Dataset records:
## Begin

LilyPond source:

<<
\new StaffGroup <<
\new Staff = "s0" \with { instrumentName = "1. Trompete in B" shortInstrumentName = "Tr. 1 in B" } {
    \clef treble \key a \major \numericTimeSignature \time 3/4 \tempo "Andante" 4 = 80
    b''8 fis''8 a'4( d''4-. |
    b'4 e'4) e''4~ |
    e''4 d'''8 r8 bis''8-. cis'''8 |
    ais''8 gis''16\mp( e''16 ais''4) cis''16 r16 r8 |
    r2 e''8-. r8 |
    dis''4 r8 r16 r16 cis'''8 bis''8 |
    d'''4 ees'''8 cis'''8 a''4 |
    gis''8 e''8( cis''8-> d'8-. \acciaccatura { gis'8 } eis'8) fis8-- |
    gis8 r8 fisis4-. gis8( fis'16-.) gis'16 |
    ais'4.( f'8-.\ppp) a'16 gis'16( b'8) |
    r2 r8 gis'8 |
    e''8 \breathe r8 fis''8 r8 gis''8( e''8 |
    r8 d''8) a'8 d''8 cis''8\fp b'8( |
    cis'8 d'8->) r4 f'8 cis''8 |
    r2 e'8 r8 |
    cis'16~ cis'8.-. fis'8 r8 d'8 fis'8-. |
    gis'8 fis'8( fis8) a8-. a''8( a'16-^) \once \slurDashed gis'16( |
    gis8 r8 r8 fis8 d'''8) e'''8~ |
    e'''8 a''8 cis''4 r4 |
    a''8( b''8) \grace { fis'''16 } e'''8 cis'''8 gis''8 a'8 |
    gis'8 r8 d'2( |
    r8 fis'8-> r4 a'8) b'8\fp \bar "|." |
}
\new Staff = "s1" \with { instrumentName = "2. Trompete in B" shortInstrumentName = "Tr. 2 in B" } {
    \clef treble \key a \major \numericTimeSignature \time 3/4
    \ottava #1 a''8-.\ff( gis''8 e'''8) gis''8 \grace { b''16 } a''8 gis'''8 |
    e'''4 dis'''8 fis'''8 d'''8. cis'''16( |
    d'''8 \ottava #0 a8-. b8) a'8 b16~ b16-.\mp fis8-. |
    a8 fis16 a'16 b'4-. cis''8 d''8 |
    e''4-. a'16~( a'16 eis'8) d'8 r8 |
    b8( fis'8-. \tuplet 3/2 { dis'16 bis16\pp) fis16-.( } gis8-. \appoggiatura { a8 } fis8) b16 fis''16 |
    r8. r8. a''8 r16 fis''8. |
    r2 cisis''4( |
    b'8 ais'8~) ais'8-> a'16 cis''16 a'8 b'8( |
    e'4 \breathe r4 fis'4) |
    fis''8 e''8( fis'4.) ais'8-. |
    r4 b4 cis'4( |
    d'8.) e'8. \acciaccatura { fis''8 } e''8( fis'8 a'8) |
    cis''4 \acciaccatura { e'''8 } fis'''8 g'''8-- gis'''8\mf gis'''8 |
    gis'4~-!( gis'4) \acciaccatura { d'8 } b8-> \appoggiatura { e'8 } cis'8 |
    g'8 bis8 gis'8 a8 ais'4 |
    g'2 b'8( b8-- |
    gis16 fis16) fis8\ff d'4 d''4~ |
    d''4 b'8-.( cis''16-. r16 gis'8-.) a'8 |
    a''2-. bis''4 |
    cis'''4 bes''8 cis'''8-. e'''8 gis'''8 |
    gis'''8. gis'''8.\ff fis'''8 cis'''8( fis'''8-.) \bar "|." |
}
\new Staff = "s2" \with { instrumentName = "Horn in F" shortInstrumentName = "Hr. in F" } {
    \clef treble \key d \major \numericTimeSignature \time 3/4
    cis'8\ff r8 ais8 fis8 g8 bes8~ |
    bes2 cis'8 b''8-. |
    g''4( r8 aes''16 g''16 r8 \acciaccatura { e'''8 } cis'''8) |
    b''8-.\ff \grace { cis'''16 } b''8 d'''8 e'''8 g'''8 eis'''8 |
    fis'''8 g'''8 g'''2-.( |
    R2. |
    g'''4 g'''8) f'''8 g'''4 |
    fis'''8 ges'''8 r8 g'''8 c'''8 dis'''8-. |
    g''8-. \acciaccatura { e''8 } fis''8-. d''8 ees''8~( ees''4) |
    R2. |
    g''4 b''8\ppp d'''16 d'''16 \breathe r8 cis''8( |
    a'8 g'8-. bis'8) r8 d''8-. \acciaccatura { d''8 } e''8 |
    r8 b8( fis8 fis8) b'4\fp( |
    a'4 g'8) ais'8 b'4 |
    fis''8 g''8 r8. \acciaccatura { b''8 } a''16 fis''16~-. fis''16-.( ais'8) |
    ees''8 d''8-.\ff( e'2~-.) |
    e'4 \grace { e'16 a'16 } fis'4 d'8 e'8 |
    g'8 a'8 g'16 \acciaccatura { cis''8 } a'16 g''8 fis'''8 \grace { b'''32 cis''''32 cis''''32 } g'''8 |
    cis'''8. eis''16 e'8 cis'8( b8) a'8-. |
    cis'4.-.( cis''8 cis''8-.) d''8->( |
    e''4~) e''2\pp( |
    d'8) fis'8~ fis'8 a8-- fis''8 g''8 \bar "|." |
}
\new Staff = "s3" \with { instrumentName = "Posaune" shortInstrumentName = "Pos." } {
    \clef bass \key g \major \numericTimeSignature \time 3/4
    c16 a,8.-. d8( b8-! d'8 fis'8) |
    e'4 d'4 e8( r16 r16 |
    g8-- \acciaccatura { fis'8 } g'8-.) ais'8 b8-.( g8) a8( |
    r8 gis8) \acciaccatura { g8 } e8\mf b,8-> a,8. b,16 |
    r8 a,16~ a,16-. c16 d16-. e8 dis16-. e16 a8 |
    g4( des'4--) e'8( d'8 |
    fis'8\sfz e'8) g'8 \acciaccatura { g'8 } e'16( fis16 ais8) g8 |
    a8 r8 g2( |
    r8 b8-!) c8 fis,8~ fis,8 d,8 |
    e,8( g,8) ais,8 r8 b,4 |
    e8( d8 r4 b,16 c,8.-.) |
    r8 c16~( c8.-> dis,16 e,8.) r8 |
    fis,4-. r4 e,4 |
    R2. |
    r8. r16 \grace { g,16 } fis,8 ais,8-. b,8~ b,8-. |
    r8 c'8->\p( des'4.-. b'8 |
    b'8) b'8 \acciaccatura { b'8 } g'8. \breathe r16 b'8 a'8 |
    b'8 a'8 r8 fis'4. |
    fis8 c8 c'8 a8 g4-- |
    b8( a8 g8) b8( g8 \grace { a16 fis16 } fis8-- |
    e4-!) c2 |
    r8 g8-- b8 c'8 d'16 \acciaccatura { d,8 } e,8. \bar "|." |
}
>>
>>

## End

WHAT IS EXPECTED:
Pull out every line of the records that contains the string "breathe", treating uppercase and lowercase letters as different.

FULL ANSWER:
    e''8 \breathe r8 fis''8 r8 gis''8( e''8 |
    e'4 \breathe r4 fis'4) |
    g''4 b''8\ppp d'''16 d'''16 \breathe r8 cis''8( |
    b'8) b'8 \acciaccatura { b'8 } g'8. \breathe r16 b'8 a'8 |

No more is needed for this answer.